*À faire*:
Pouvez-vous sélectionner puis recopier chaque ligne des enregistrements contenant le mot « metallic » ? Respectez la casse.

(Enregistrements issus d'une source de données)
---

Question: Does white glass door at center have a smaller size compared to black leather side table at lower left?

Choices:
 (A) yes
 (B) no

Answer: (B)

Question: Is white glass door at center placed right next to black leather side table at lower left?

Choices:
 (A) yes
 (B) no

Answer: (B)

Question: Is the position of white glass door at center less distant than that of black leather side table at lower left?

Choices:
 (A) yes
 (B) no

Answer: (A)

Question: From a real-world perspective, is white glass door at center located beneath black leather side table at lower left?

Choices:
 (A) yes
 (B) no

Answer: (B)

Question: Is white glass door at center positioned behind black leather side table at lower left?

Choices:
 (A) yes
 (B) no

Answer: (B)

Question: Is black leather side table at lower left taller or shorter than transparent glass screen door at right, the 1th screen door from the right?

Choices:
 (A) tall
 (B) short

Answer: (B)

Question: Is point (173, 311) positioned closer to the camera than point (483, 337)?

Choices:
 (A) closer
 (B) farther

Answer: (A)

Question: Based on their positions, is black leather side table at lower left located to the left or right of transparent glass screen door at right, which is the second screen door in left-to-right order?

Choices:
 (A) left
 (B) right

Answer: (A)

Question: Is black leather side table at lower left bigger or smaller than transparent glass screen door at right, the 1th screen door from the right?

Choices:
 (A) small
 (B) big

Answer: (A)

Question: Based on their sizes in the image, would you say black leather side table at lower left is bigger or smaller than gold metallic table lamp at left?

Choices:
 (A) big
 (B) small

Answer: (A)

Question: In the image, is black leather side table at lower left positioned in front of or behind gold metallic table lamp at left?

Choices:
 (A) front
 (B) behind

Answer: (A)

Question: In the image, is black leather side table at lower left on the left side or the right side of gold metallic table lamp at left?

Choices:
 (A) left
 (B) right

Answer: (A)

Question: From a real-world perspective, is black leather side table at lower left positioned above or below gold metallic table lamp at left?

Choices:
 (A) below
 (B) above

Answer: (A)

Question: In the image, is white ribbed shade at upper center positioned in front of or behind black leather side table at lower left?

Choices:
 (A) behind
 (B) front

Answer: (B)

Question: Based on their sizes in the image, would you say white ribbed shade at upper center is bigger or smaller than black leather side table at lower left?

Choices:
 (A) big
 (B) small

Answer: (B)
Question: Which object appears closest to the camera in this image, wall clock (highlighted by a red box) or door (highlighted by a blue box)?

---

*Résultat ci-dessous*:
Question: Based on their sizes in the image, would you say black leather side table at lower left is bigger or smaller than gold metallic table lamp at left?
Question: In the image, is black leather side table at lower left positioned in front of or behind gold metallic table lamp at left?
Question: In the image, is black leather side table at lower left on the left side or the right side of gold metallic table lamp at left?
Question: From a real-world perspective, is black leather side table at lower left positioned above or below gold metallic table lamp at left?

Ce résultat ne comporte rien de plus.